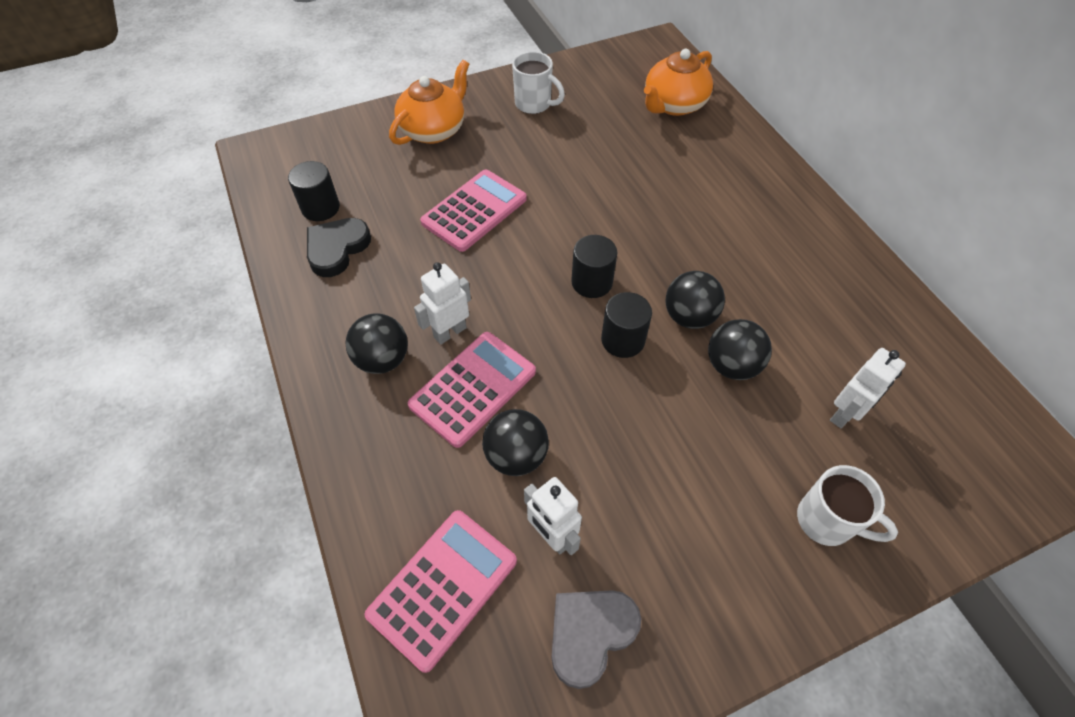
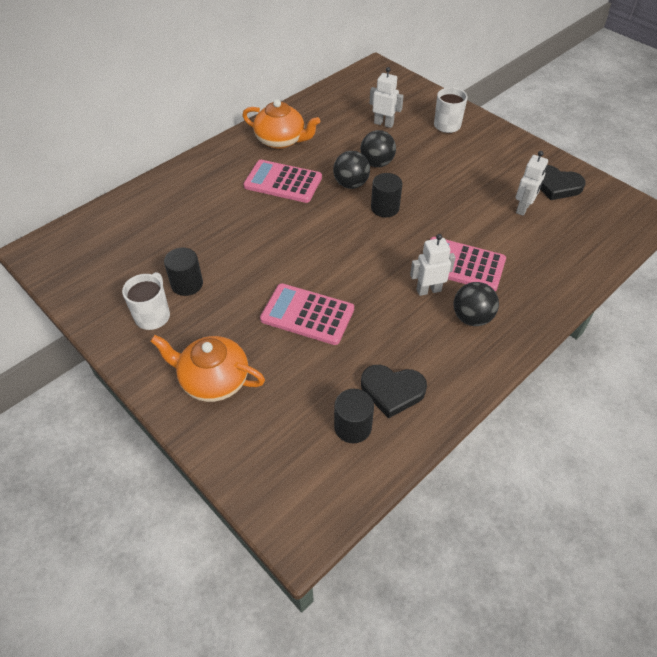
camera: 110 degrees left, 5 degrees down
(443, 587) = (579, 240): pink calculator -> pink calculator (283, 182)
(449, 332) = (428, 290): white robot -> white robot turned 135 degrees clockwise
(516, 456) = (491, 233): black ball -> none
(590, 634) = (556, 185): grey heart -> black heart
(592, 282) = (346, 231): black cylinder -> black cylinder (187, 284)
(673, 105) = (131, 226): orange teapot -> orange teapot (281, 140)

---

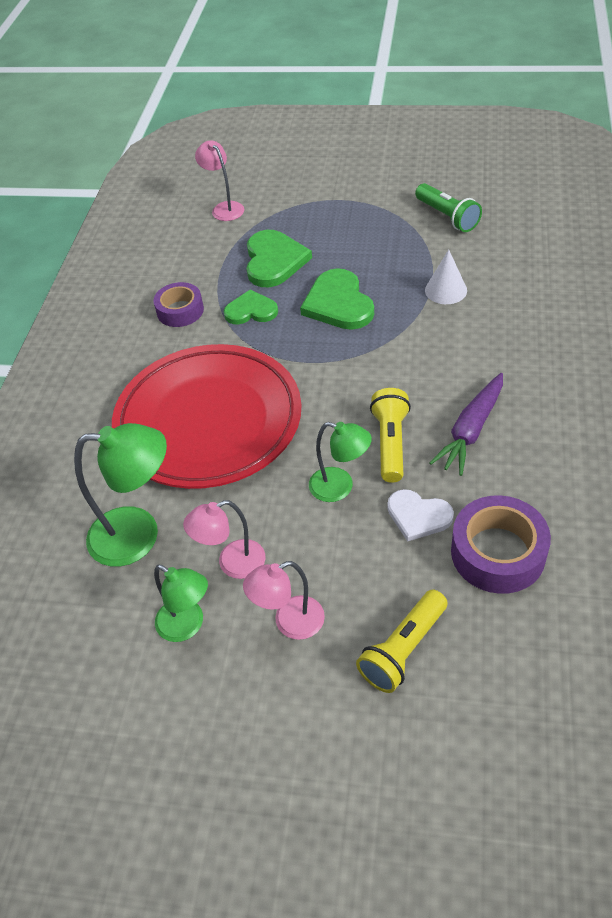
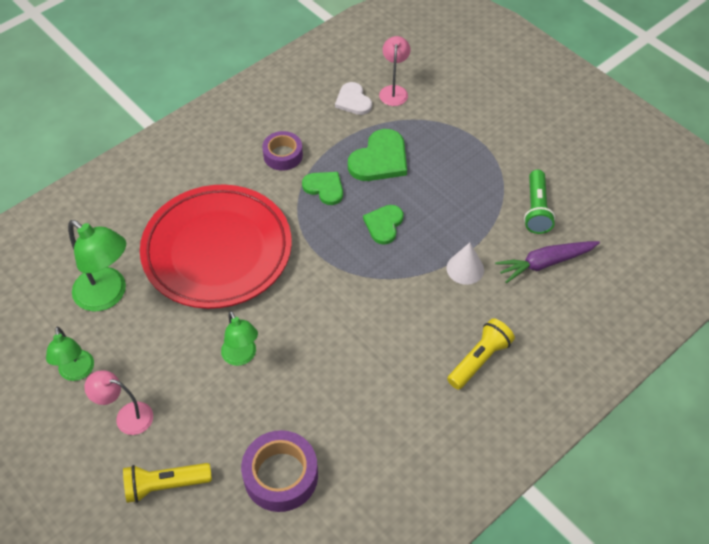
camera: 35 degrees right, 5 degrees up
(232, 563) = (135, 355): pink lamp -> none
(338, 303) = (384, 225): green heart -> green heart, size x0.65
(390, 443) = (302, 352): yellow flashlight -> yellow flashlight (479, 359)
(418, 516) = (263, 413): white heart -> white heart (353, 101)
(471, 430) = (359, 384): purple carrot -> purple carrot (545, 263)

==

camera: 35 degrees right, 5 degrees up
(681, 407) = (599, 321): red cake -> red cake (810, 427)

## [TASK DETAILS]
Which lines in the records above contain the string "degrees"? Copy them.

## [OUTPUT]
camera: 110 degrees left, 5 degrees down
(449, 332) = (428, 290): white robot -> white robot turned 135 degrees clockwise
camera: 35 degrees right, 5 degrees up
camera: 35 degrees right, 5 degrees up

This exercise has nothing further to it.